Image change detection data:
+++

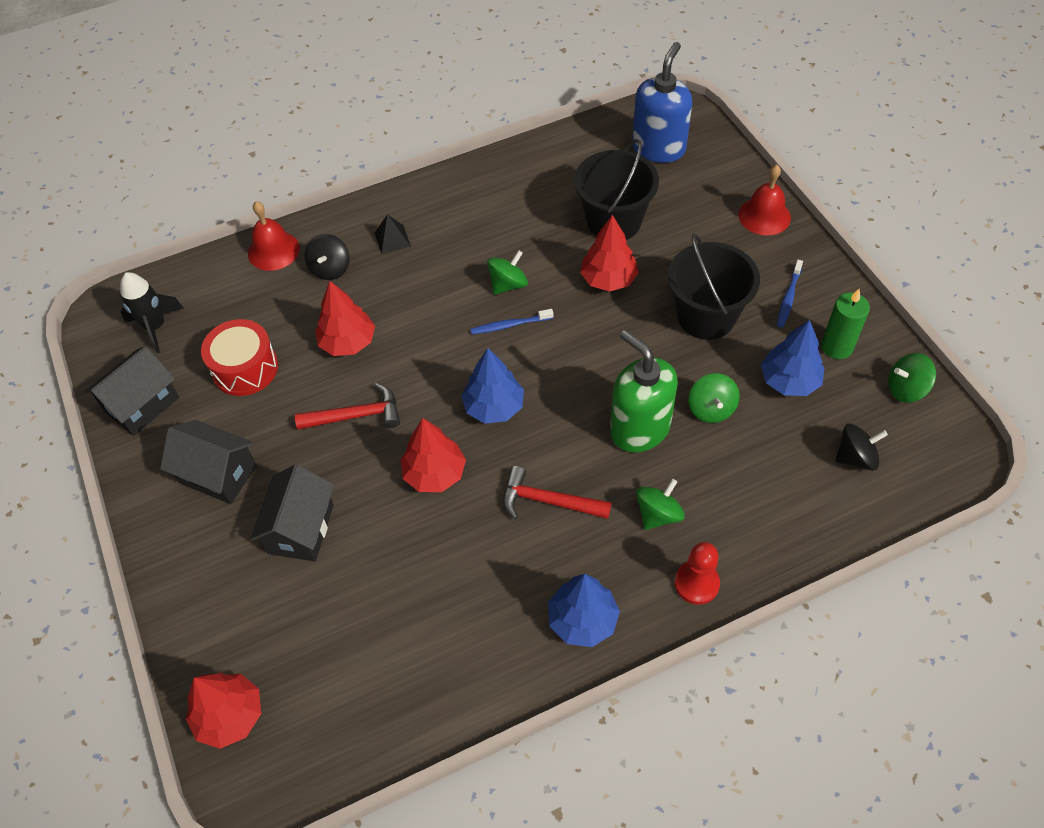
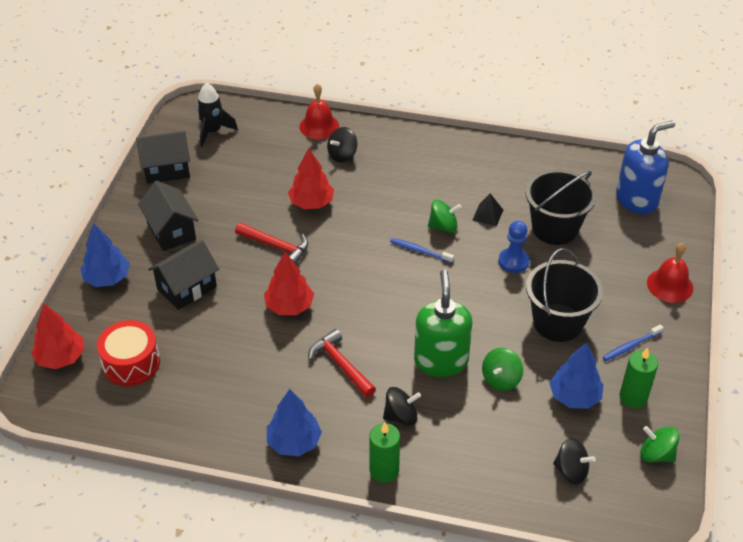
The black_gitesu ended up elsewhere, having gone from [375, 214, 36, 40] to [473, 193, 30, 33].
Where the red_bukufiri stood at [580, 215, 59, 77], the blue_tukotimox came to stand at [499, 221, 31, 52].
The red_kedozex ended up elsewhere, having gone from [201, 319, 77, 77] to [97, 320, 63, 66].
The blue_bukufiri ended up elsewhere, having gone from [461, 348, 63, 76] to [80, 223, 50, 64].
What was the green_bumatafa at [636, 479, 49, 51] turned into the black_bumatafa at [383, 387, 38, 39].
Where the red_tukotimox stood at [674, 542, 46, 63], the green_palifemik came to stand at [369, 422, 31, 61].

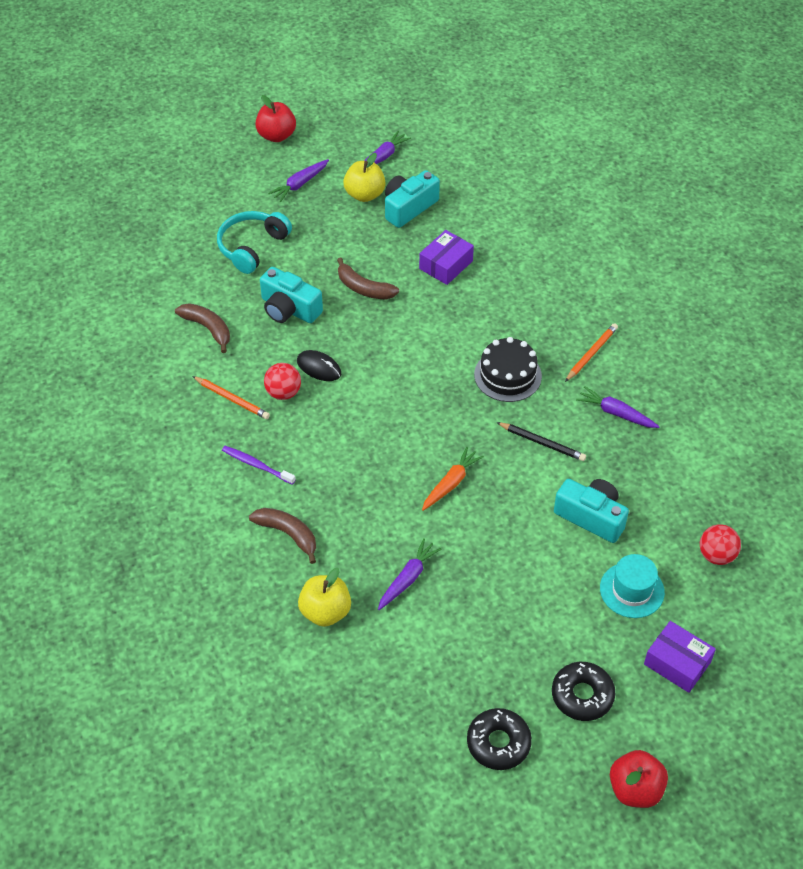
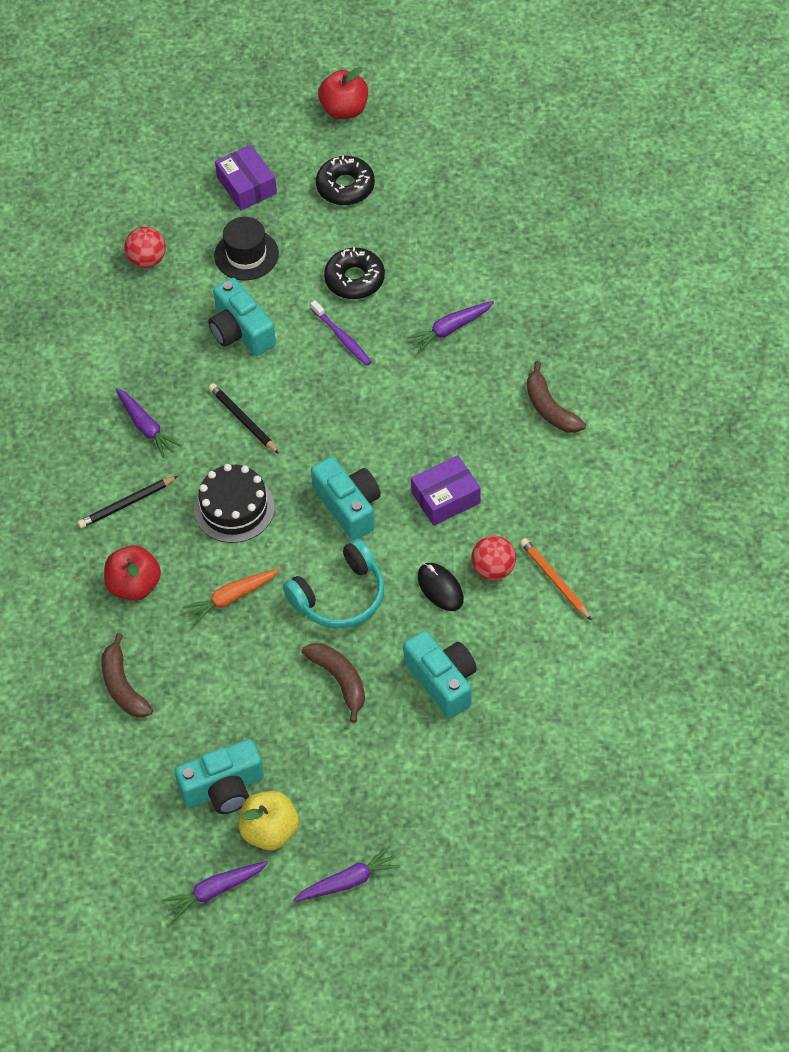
The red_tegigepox ended up elsewhere, having gone from [255, 95, 41, 47] to [104, 545, 57, 56].
The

+++

The entries above are to be restated verbatim, with no pictures carried over.

The black_gitesu ended up elsewhere, having gone from [375, 214, 36, 40] to [473, 193, 30, 33].
Where the red_bukufiri stood at [580, 215, 59, 77], the blue_tukotimox came to stand at [499, 221, 31, 52].
The red_kedozex ended up elsewhere, having gone from [201, 319, 77, 77] to [97, 320, 63, 66].
The blue_bukufiri ended up elsewhere, having gone from [461, 348, 63, 76] to [80, 223, 50, 64].
What was the green_bumatafa at [636, 479, 49, 51] turned into the black_bumatafa at [383, 387, 38, 39].
Where the red_tukotimox stood at [674, 542, 46, 63], the green_palifemik came to stand at [369, 422, 31, 61].

The red_tegigepox ended up elsewhere, having gone from [255, 95, 41, 47] to [104, 545, 57, 56].
The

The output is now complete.